**RECORD SET:**
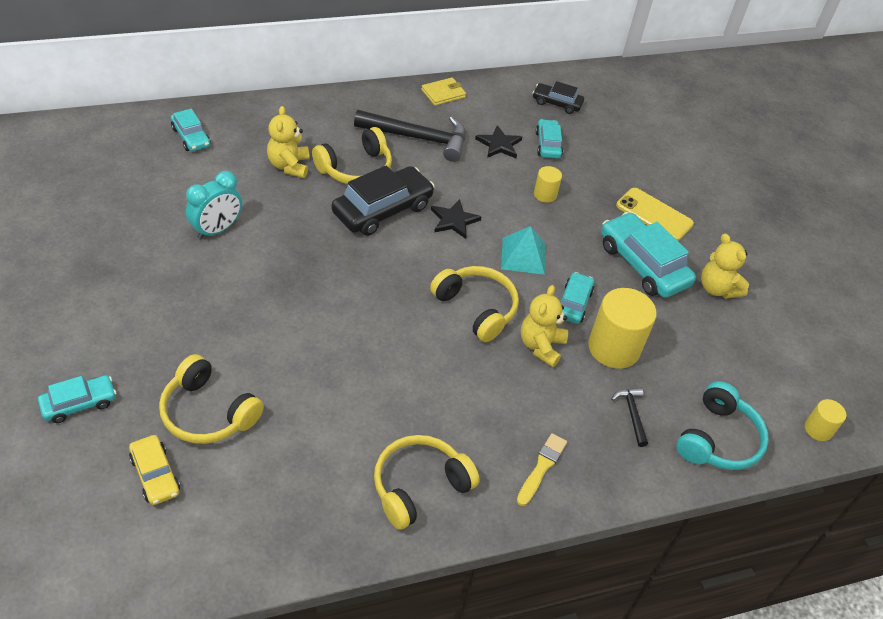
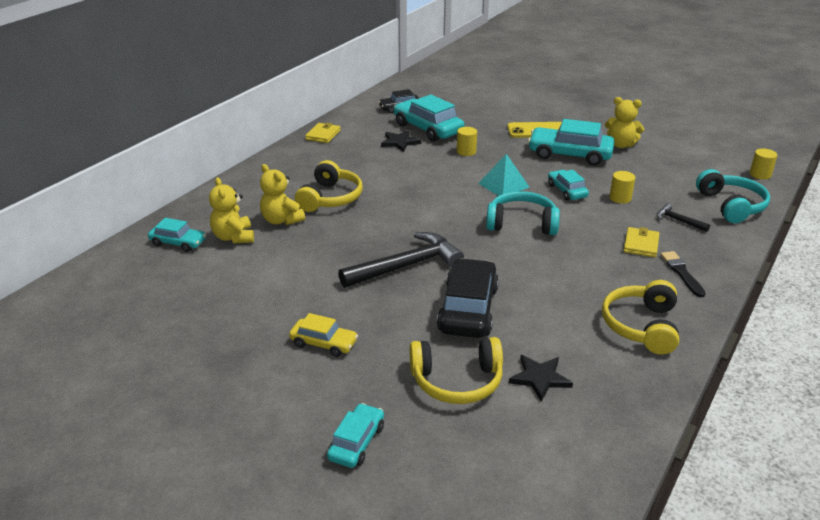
camera: 35 degrees left, 15 degrees down
(155, 475) = (483, 441): yellow car -> yellow car (323, 343)
(217, 230) = (288, 281): turquoise clock -> none
(382, 210) = (384, 209): black car -> black car (468, 309)
(418, 138) = (345, 163): black hammer -> black hammer (406, 266)
(454, 220) = (436, 190): black star -> black star (540, 378)
(476, 308) = (521, 223): yellow headphones -> turquoise headphones
(541, 346) = (585, 219): yellow teddy bear -> yellow teddy bear (234, 237)
(541, 468) = (682, 273): yellow brush -> black brush
(548, 145) = (428, 129): turquoise car -> turquoise car, size x1.78
(551, 410) = (641, 244): none -> yellow wallet
(614, 348) = (620, 198): yellow cylinder -> yellow cylinder, size x0.51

**TASK DESCRIPTION:**
Wherever the word "turquoise" turns up in the records, copy out the line it is on.

**TASK ANSWER:**
(217, 230) = (288, 281): turquoise clock -> none
(476, 308) = (521, 223): yellow headphones -> turquoise headphones
(548, 145) = (428, 129): turquoise car -> turquoise car, size x1.78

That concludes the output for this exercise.